Taking the line that contains "J2 pin 2: +12V -> none" as the first, copy exactly every line through the last line of the records, and nothing else.

SUPPLIED DATA: Begin

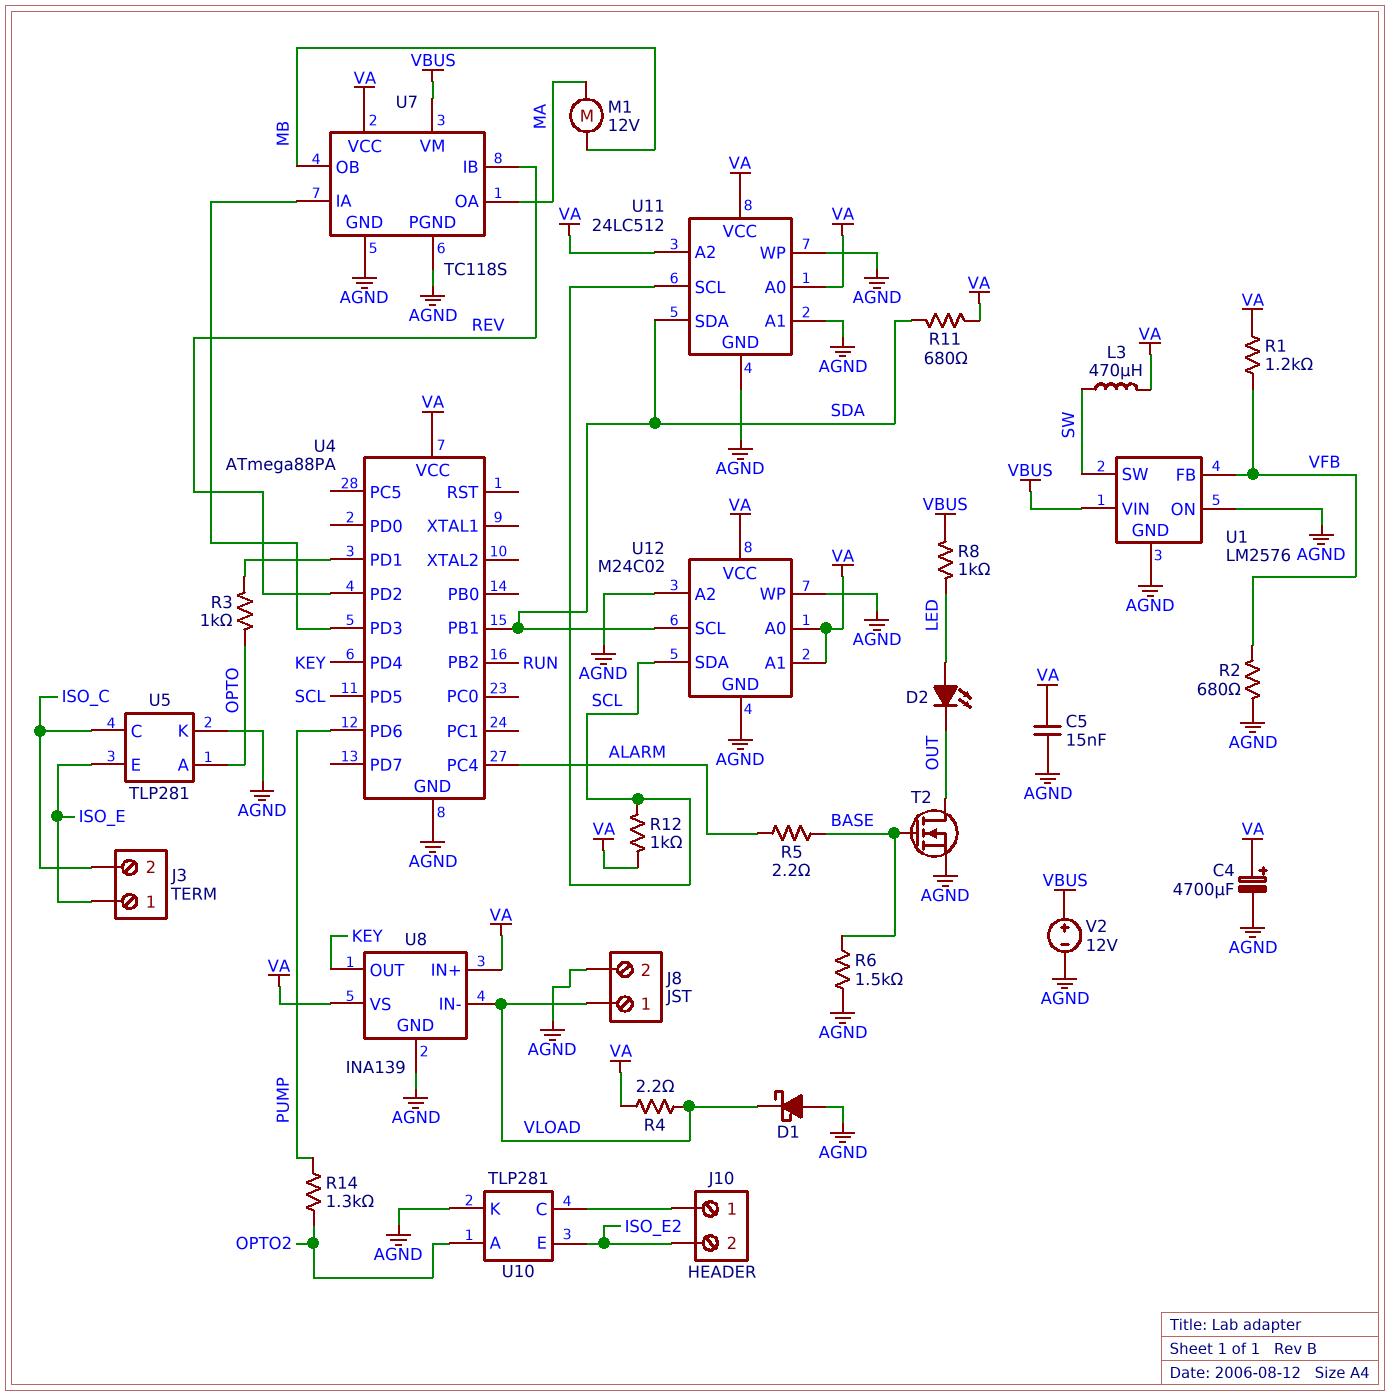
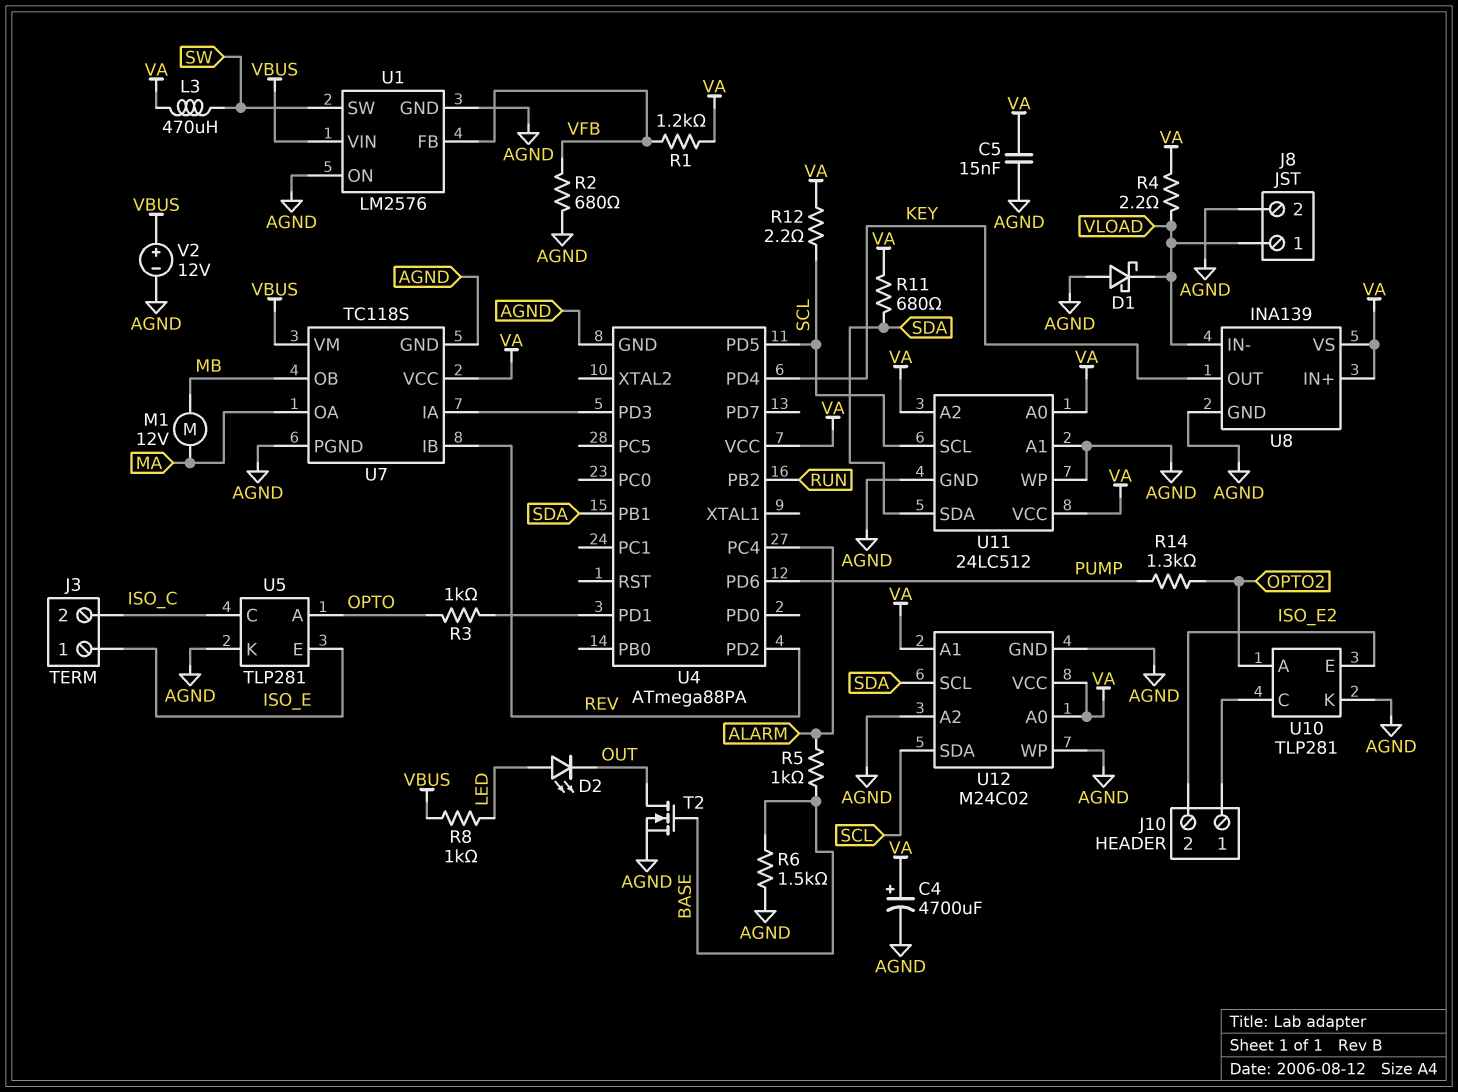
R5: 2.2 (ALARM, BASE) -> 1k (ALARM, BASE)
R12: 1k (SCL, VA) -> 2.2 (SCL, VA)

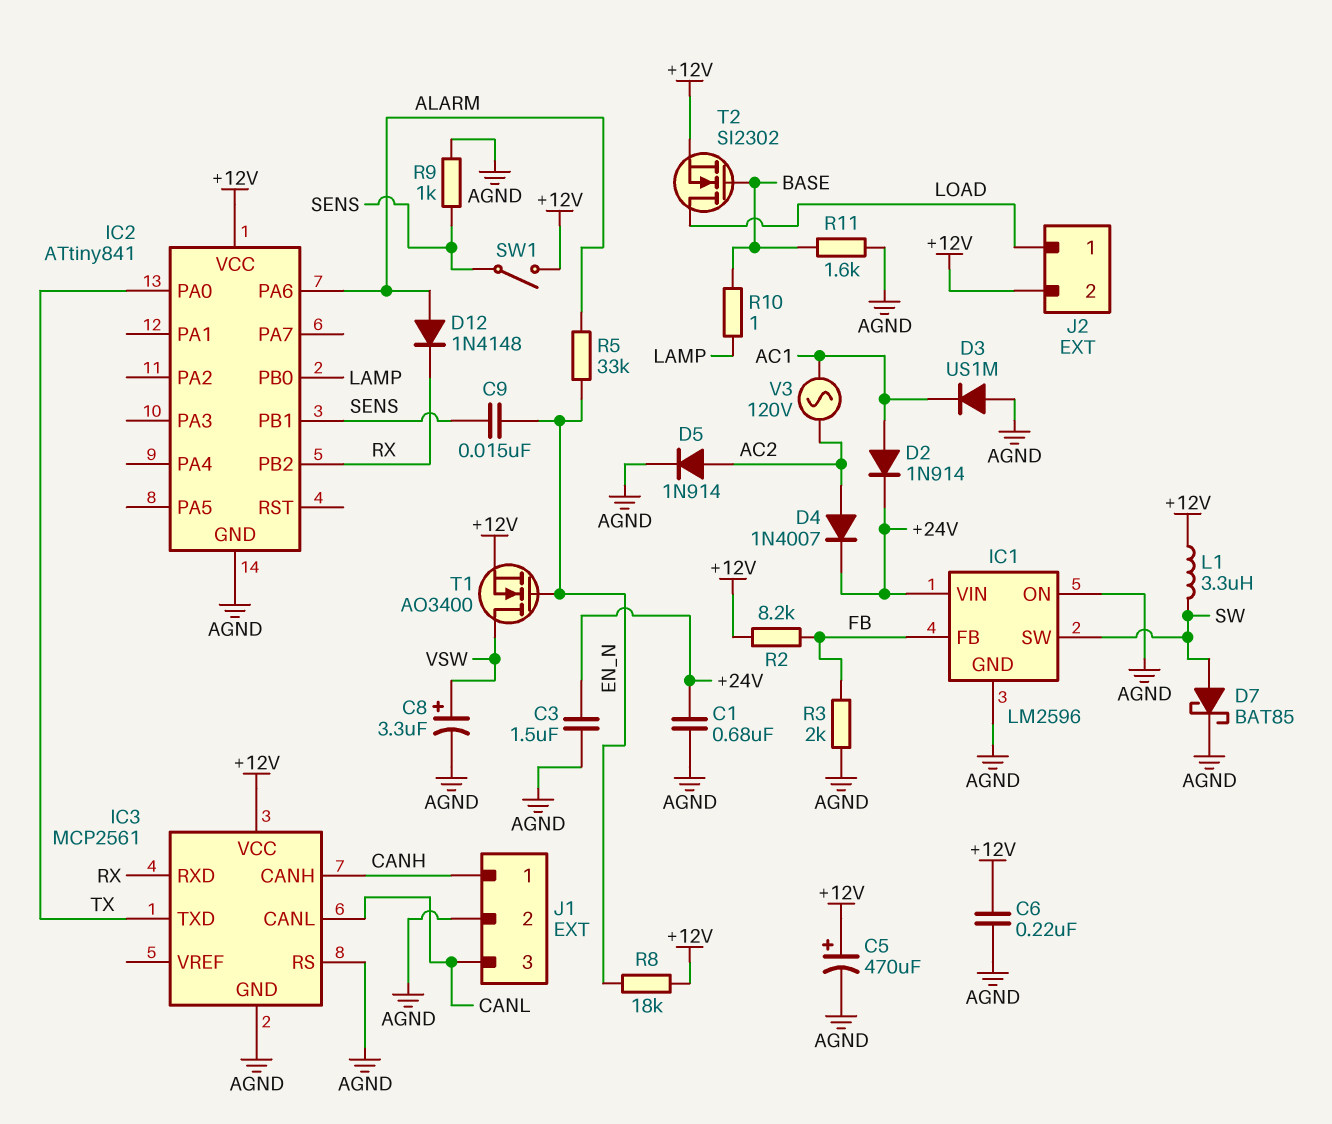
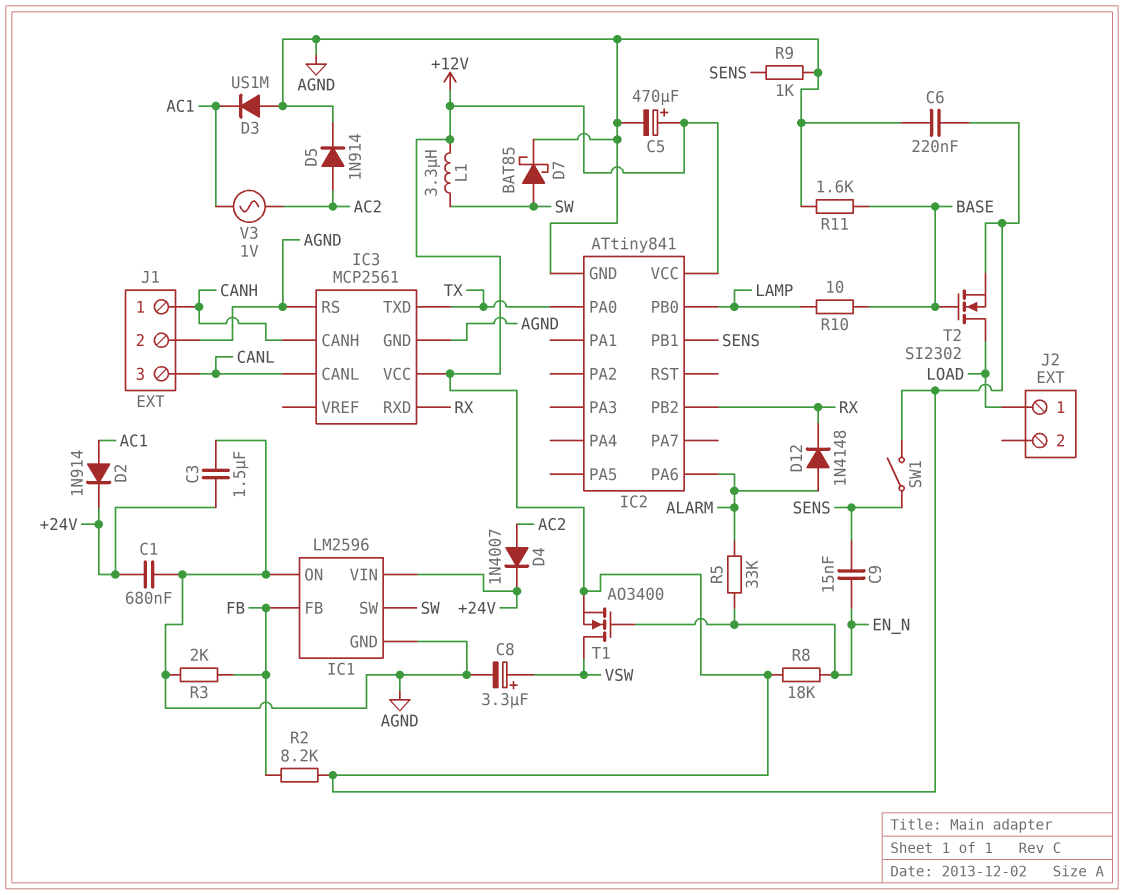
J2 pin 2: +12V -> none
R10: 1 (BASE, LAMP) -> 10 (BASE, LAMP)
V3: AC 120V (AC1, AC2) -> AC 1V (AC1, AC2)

SUPPLIED DATA: End

--- ANSWER AREA ---
J2 pin 2: +12V -> none
R10: 1 (BASE, LAMP) -> 10 (BASE, LAMP)
V3: AC 120V (AC1, AC2) -> AC 1V (AC1, AC2)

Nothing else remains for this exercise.